* _What is required_: As you print the data below, keep every line exactly as it is and leave the images behind.

* _Records_:
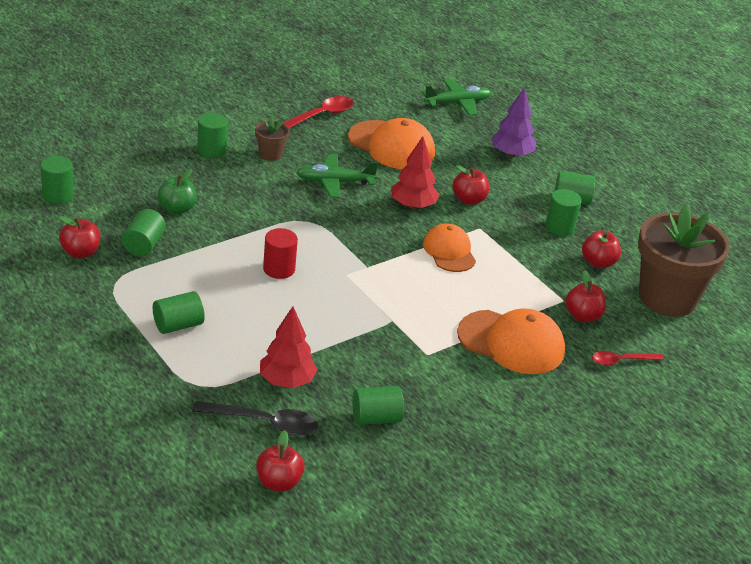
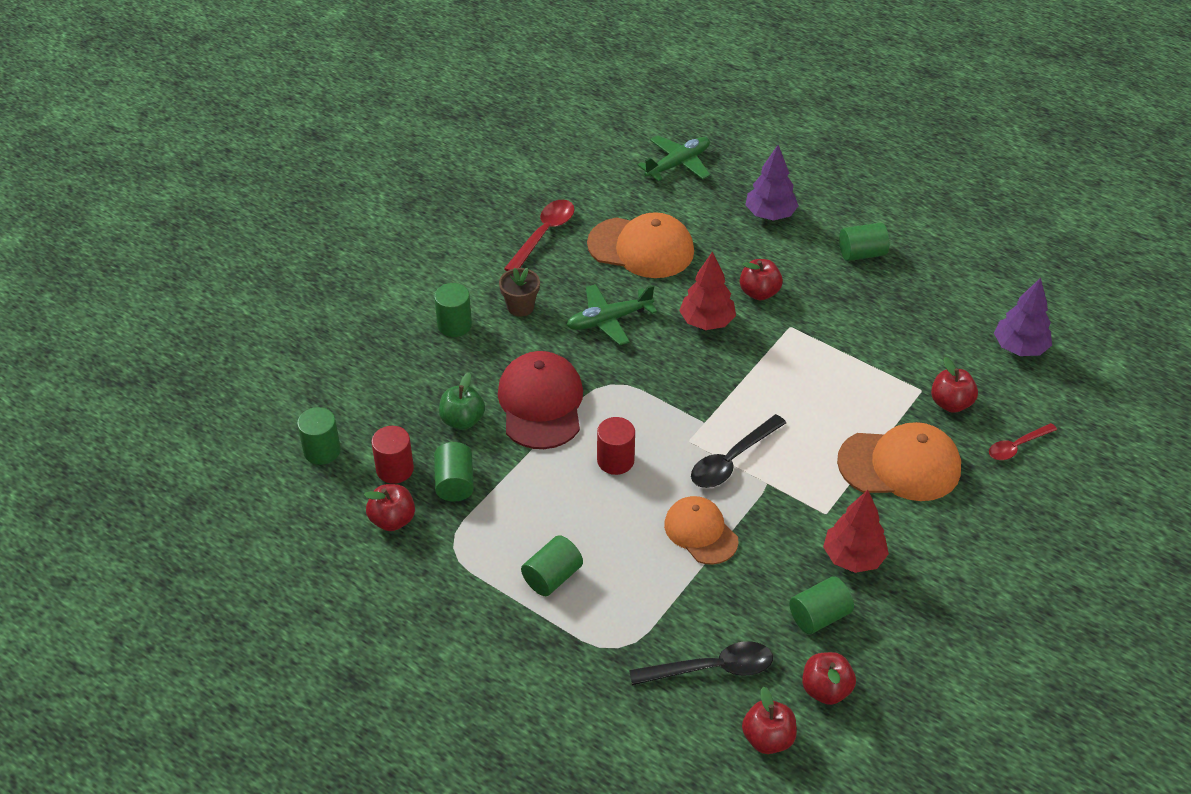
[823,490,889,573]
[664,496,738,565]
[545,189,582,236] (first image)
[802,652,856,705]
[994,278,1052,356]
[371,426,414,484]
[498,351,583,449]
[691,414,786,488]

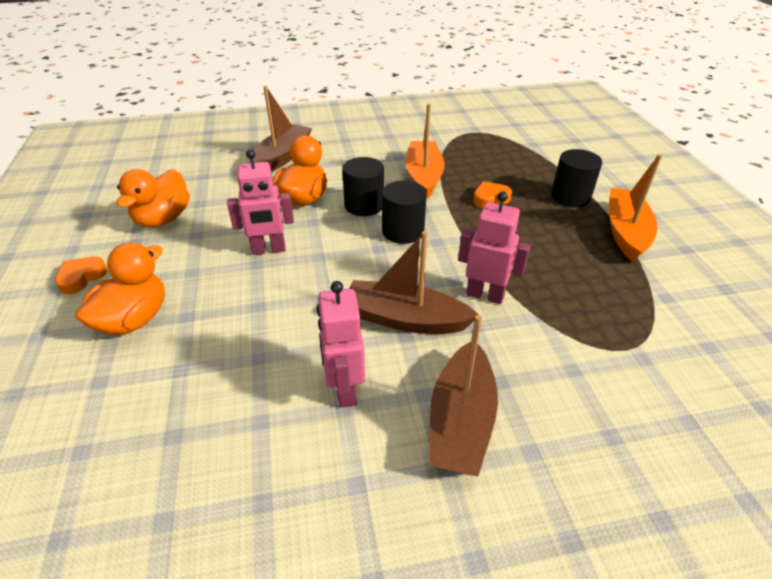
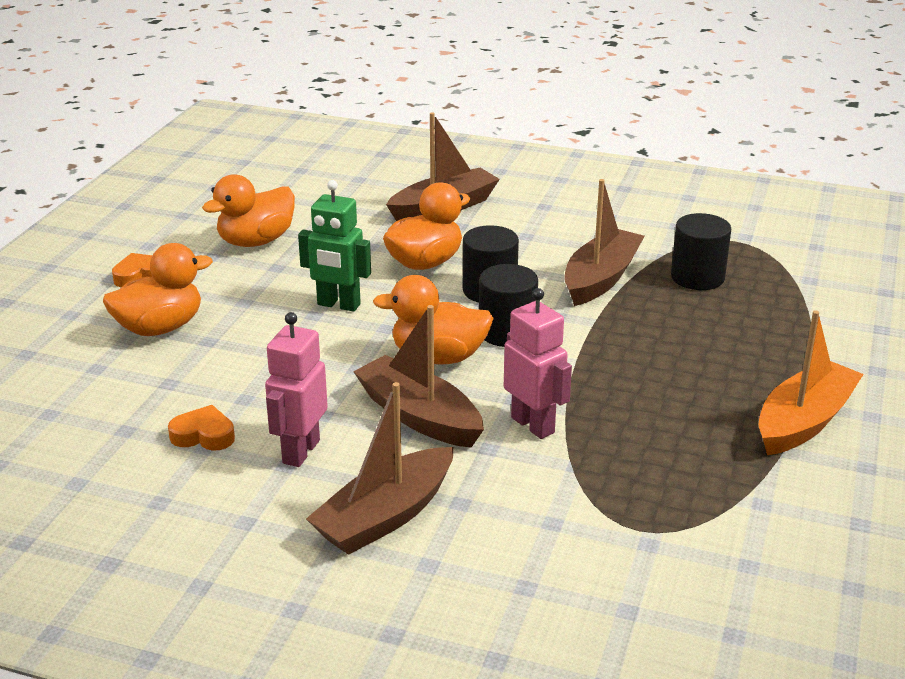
[298,180,371,312]
[564,179,645,306]
[168,405,235,451]
[671,213,731,290]
[373,275,494,364]

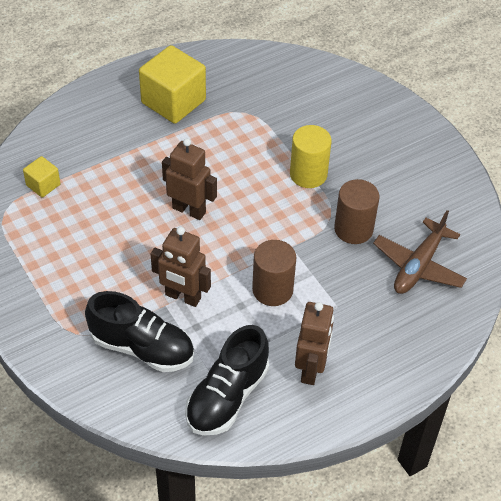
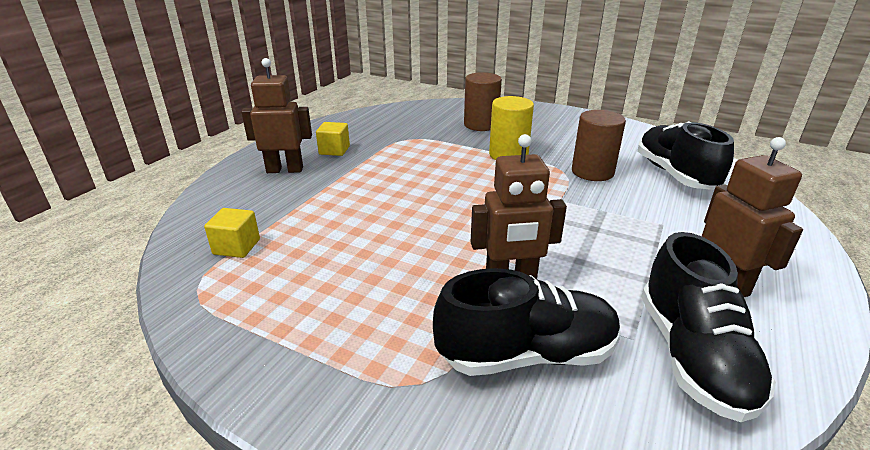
[316,122,350,156]
[241,58,312,173]
[464,72,502,131]
[637,121,734,190]

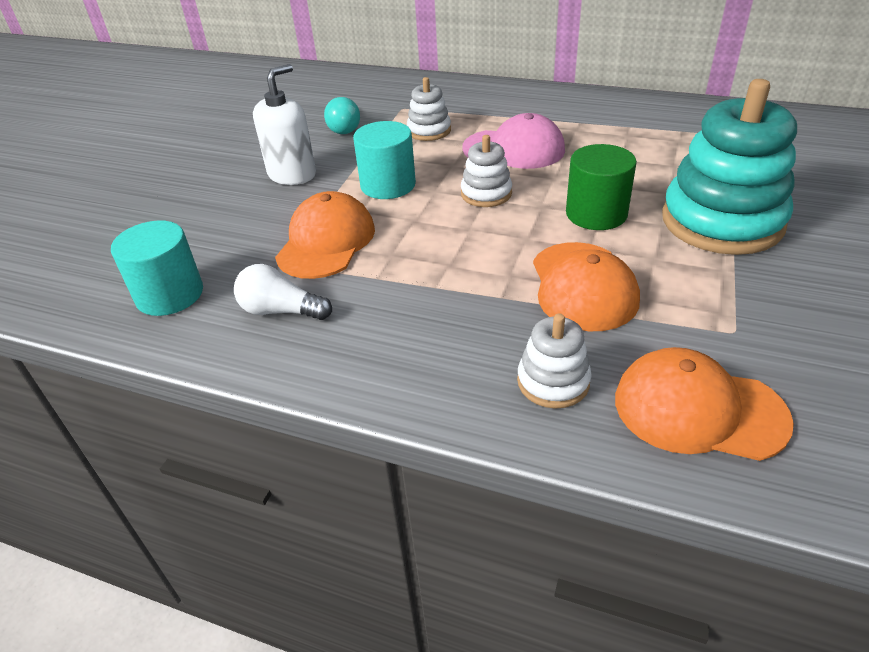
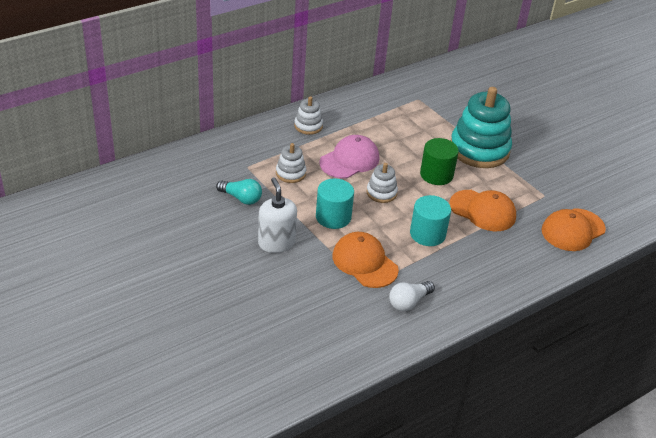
[410,195,451,246]
[294,97,323,135]

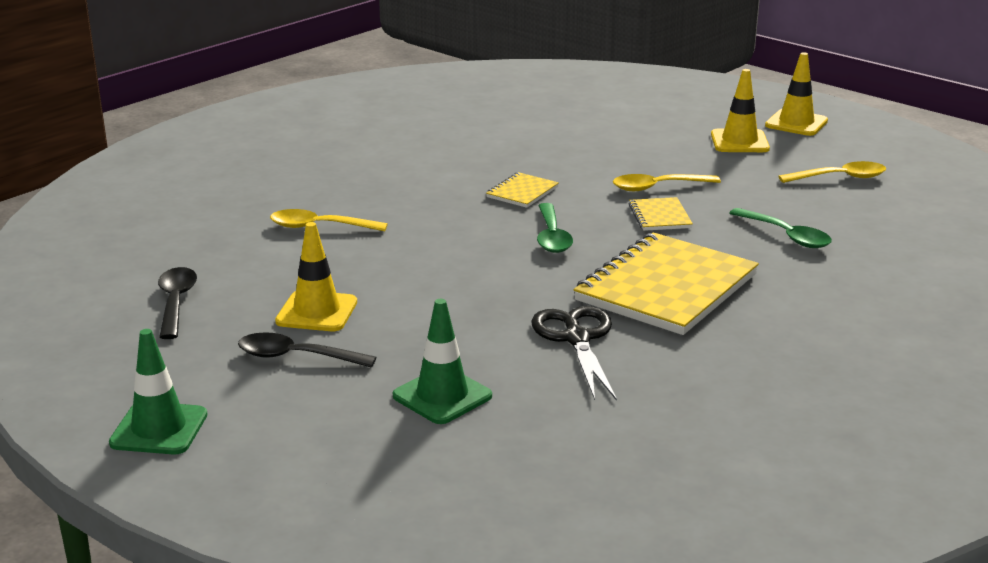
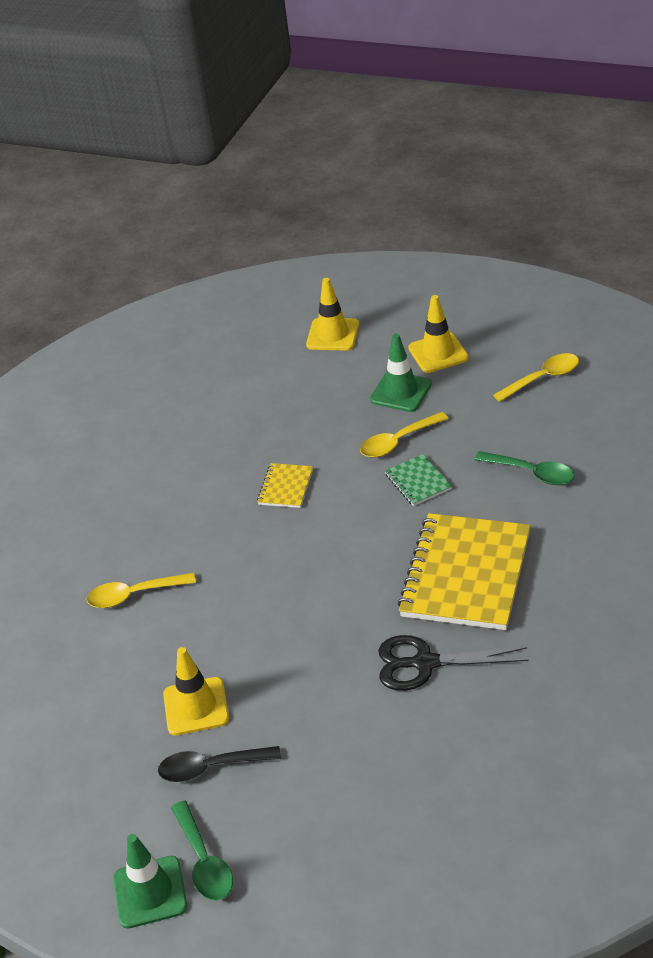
[158,267,197,339] (first image)
[370,334,432,412]
[378,635,529,691]
[171,800,233,901]
[385,454,452,506]
[306,278,359,350]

* _Final answer_:
[823,490,889,573]
[664,496,738,565]
[545,189,582,236] (first image)
[802,652,856,705]
[994,278,1052,356]
[371,426,414,484]
[498,351,583,449]
[691,414,786,488]

[298,180,371,312]
[564,179,645,306]
[168,405,235,451]
[671,213,731,290]
[373,275,494,364]

[316,122,350,156]
[241,58,312,173]
[464,72,502,131]
[637,121,734,190]

[410,195,451,246]
[294,97,323,135]

[158,267,197,339] (first image)
[370,334,432,412]
[378,635,529,691]
[171,800,233,901]
[385,454,452,506]
[306,278,359,350]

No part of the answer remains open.